● What to do:
Word for word, set down every line of the entries below from the line with "IC10: XNOR CD4077" to the line with "U208: XNOR CD4077", including both, and no other line.

Data excerpts
━━━━━━━━━━━━━━━━

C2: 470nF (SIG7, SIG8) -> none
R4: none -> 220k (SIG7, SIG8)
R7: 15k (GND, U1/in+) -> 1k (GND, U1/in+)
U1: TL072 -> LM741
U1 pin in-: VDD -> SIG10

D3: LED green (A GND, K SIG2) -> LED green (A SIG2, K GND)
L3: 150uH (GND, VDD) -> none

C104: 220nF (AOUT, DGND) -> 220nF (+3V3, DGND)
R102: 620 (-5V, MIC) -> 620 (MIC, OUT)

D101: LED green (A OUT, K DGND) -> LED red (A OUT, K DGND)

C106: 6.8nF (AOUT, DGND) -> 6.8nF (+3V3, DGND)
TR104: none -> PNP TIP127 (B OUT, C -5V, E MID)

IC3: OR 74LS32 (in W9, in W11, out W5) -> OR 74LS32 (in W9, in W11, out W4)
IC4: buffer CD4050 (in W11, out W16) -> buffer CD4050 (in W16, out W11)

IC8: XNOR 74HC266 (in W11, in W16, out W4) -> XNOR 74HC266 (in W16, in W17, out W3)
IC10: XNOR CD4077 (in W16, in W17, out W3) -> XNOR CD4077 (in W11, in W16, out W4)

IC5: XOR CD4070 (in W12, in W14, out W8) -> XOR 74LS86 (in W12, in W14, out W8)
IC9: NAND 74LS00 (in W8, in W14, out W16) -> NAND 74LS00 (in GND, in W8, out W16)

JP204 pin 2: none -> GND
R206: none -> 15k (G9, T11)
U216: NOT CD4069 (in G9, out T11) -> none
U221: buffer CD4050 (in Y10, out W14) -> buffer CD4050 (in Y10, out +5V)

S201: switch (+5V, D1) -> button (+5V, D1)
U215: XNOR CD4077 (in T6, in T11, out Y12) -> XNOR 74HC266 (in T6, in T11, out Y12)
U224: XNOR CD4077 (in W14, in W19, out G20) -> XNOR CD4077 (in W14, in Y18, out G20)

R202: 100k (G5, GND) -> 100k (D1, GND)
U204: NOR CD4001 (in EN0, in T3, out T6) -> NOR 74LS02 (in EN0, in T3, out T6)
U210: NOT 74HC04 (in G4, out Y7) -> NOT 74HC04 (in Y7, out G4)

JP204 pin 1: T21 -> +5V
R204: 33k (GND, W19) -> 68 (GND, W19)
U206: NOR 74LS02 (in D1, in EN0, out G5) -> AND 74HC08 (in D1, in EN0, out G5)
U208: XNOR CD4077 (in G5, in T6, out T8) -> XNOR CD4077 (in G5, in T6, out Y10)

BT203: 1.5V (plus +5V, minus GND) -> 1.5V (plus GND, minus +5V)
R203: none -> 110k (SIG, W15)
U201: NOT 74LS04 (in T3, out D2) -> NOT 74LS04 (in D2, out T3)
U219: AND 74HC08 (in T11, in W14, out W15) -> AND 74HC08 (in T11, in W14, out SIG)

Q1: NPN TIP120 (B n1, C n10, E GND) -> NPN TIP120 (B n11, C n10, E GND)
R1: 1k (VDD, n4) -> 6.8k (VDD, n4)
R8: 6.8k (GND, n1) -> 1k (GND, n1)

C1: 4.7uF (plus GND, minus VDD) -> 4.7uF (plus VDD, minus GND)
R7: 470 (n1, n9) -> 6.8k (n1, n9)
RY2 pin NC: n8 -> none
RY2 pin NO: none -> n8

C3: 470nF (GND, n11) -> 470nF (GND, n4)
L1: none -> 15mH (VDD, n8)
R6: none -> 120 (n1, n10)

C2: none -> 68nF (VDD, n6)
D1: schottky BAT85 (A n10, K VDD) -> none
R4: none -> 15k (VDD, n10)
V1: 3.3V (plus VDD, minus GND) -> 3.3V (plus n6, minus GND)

━━━━━━━━━━━━━━━━

● Task response:
IC10: XNOR CD4077 (in W16, in W17, out W3) -> XNOR CD4077 (in W11, in W16, out W4)

IC5: XOR CD4070 (in W12, in W14, out W8) -> XOR 74LS86 (in W12, in W14, out W8)
IC9: NAND 74LS00 (in W8, in W14, out W16) -> NAND 74LS00 (in GND, in W8, out W16)

JP204 pin 2: none -> GND
R206: none -> 15k (G9, T11)
U216: NOT CD4069 (in G9, out T11) -> none
U221: buffer CD4050 (in Y10, out W14) -> buffer CD4050 (in Y10, out +5V)

S201: switch (+5V, D1) -> button (+5V, D1)
U215: XNOR CD4077 (in T6, in T11, out Y12) -> XNOR 74HC266 (in T6, in T11, out Y12)
U224: XNOR CD4077 (in W14, in W19, out G20) -> XNOR CD4077 (in W14, in Y18, out G20)

R202: 100k (G5, GND) -> 100k (D1, GND)
U204: NOR CD4001 (in EN0, in T3, out T6) -> NOR 74LS02 (in EN0, in T3, out T6)
U210: NOT 74HC04 (in G4, out Y7) -> NOT 74HC04 (in Y7, out G4)

JP204 pin 1: T21 -> +5V
R204: 33k (GND, W19) -> 68 (GND, W19)
U206: NOR 74LS02 (in D1, in EN0, out G5) -> AND 74HC08 (in D1, in EN0, out G5)
U208: XNOR CD4077 (in G5, in T6, out T8) -> XNOR CD4077 (in G5, in T6, out Y10)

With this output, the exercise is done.